═════ PROVIDED ENTRIES ═════

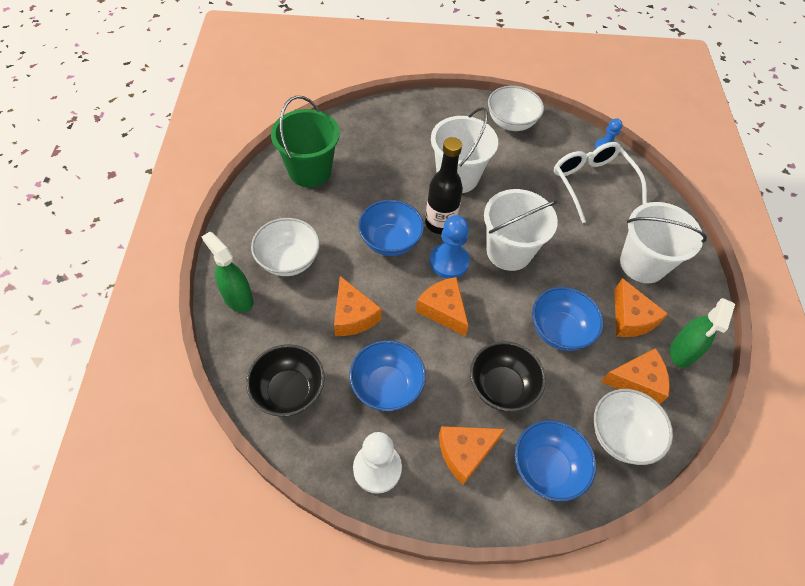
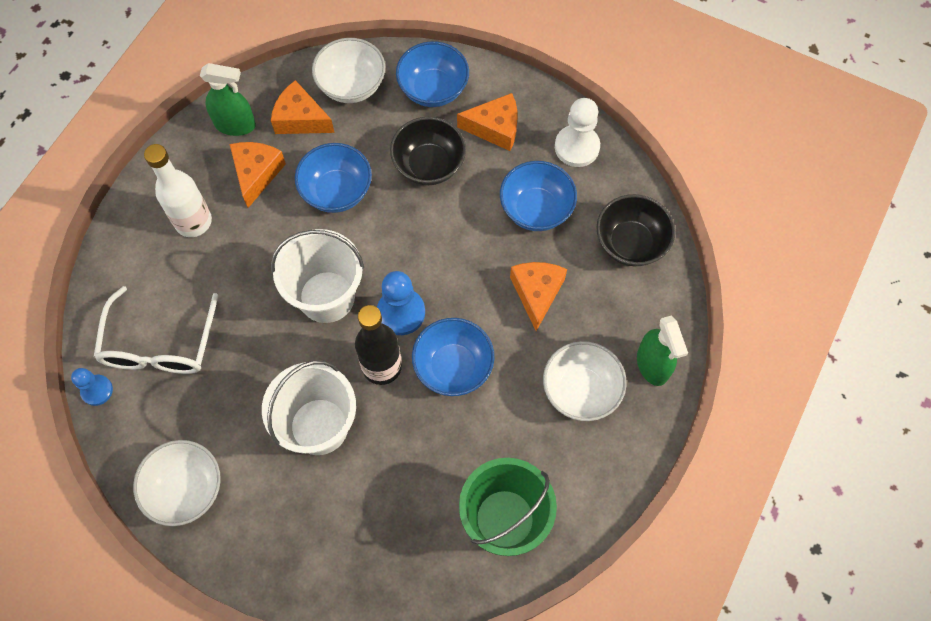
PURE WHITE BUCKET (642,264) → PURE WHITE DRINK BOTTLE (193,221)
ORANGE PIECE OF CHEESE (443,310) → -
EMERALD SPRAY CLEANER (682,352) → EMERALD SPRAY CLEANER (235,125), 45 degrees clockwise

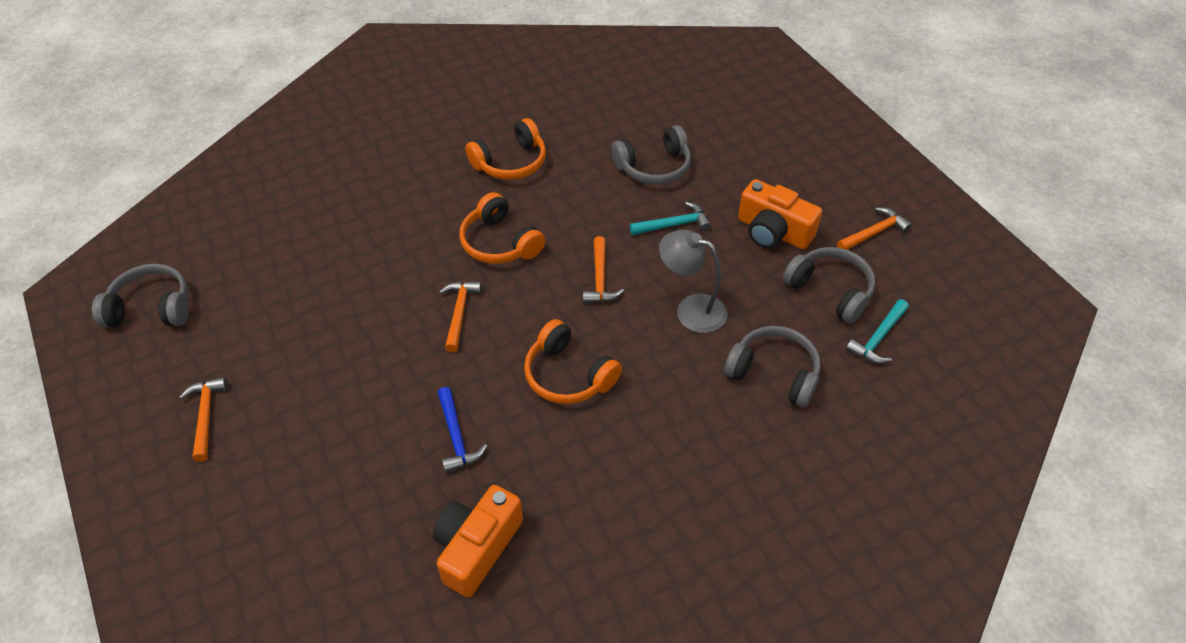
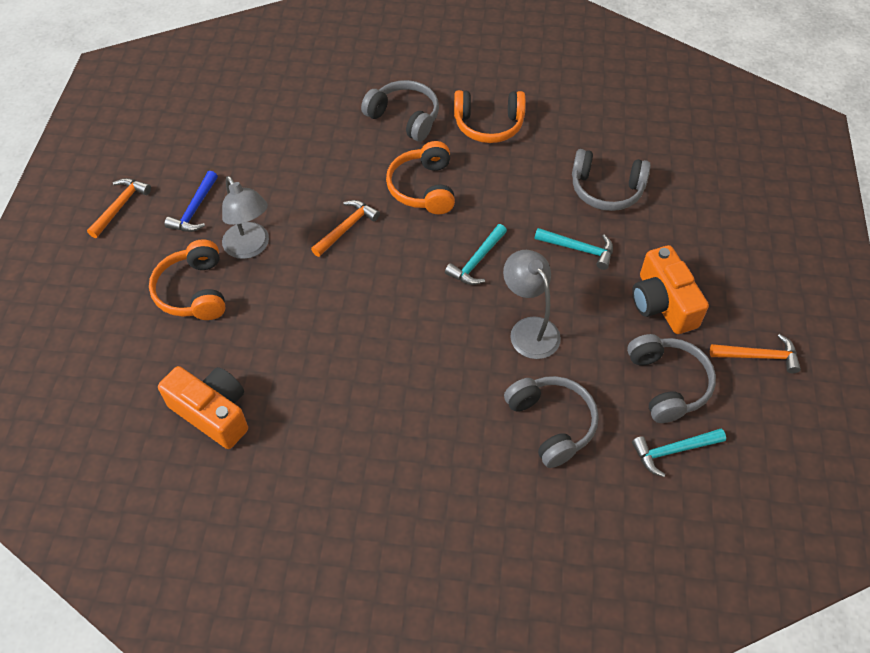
ORANGE CLAW HAMMER (600,278) → TURQUOISE CLAW HAMMER (477,261)
GREY HEADPHONES (151,308) → GREY HEADPHONES (404,118), move
ORANGE HEADPHONES (568,375) → ORANGE HEADPHONES (194,291), move
COBALT CLAW HAMMER (456,436) → COBALT CLAW HAMMER (195,209), move
ORANGE PHOTO CAMERA (477,547) → ORANGE PHOTO CAMERA (213,413), 60 degrees clockwise
- → GREY DESK LAMP (250,248)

═════

Reproduce the data exactly as it appears above. Pictures are to be left out.

PURE WHITE BUCKET (642,264) → PURE WHITE DRINK BOTTLE (193,221)
ORANGE PIECE OF CHEESE (443,310) → -
EMERALD SPRAY CLEANER (682,352) → EMERALD SPRAY CLEANER (235,125), 45 degrees clockwise

ORANGE CLAW HAMMER (600,278) → TURQUOISE CLAW HAMMER (477,261)
GREY HEADPHONES (151,308) → GREY HEADPHONES (404,118), move
ORANGE HEADPHONES (568,375) → ORANGE HEADPHONES (194,291), move
COBALT CLAW HAMMER (456,436) → COBALT CLAW HAMMER (195,209), move
ORANGE PHOTO CAMERA (477,547) → ORANGE PHOTO CAMERA (213,413), 60 degrees clockwise
- → GREY DESK LAMP (250,248)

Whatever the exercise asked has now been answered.